--- ENTRIES SUPPLIED Enclosed Below ---
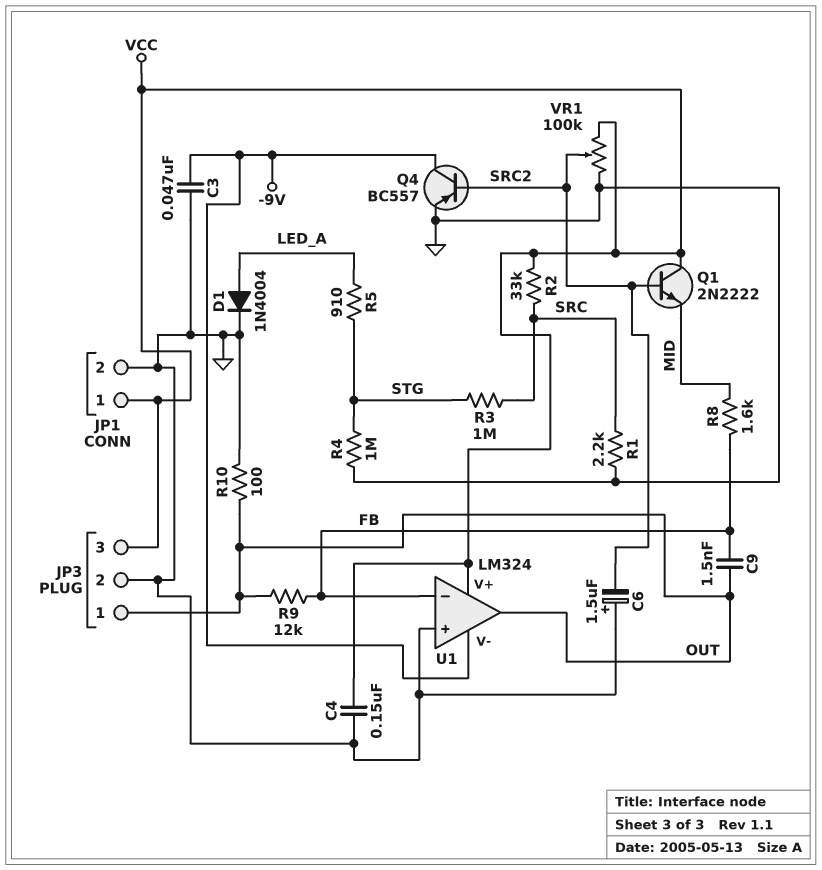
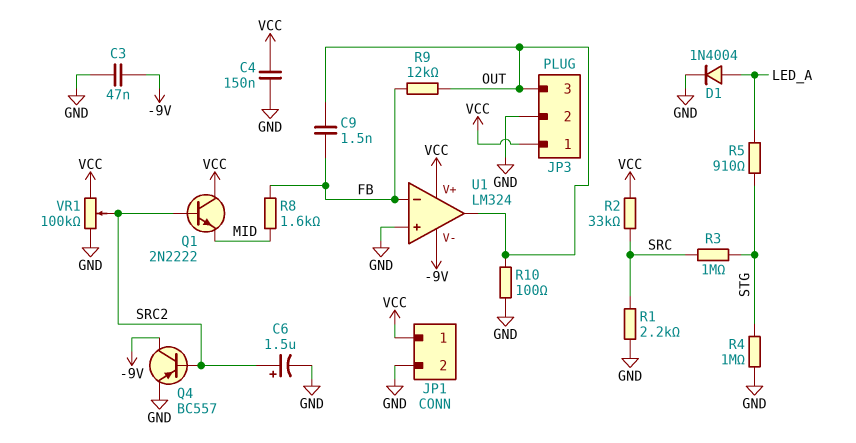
C6: 1.5uF (plus GND, minus SRC2) -> 1.5uF (plus SRC2, minus GND)
JP3 pin 1: OUT -> VCC
JP3 pin 3: VCC -> OUT

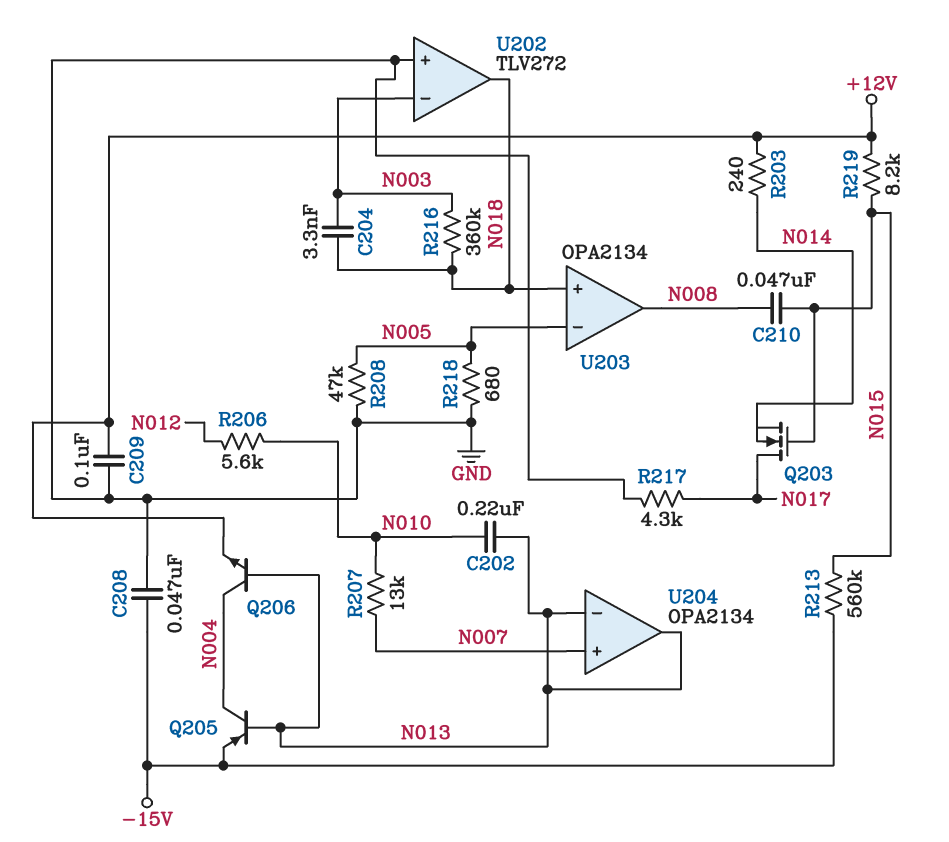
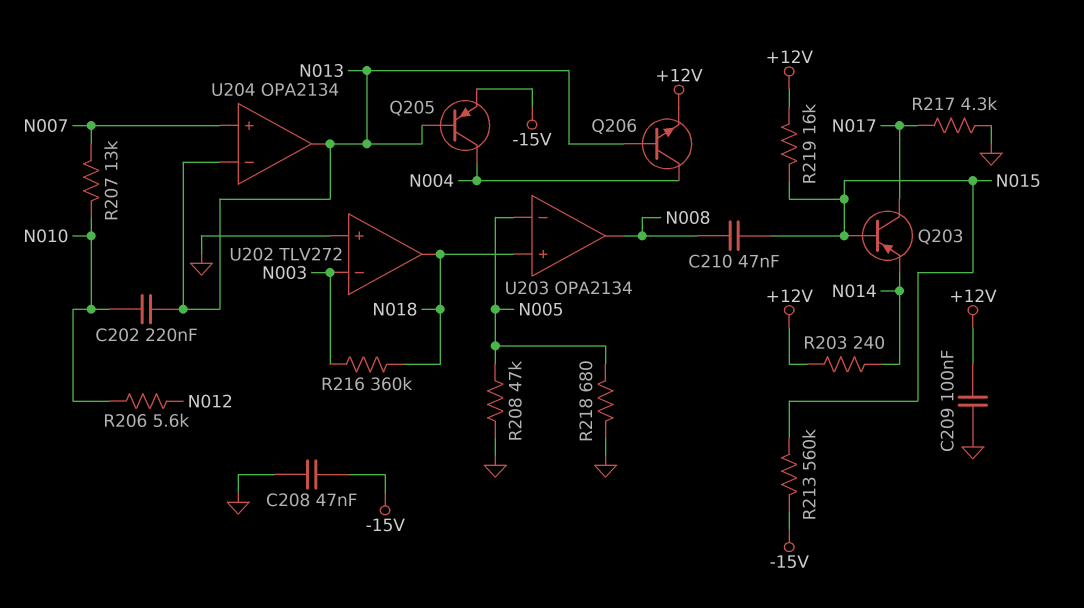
C204: 3.3nF (N003, N018) -> none
Q203: NMOS (G N015, D N017, S N014) -> PNP (B N015, C N017, E N014)
R219: 8.2k (+12V, N015) -> 16k (+12V, N015)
--- End of Enclosed ENTRIES SUPPLIED ---
## TASK DIRECTIONS
Extract every line from the one with "C204: 3.3nF (N003, N018) -> none" down to the final line above, both included, exactly as written.

## ANSWER
C204: 3.3nF (N003, N018) -> none
Q203: NMOS (G N015, D N017, S N014) -> PNP (B N015, C N017, E N014)
R219: 8.2k (+12V, N015) -> 16k (+12V, N015)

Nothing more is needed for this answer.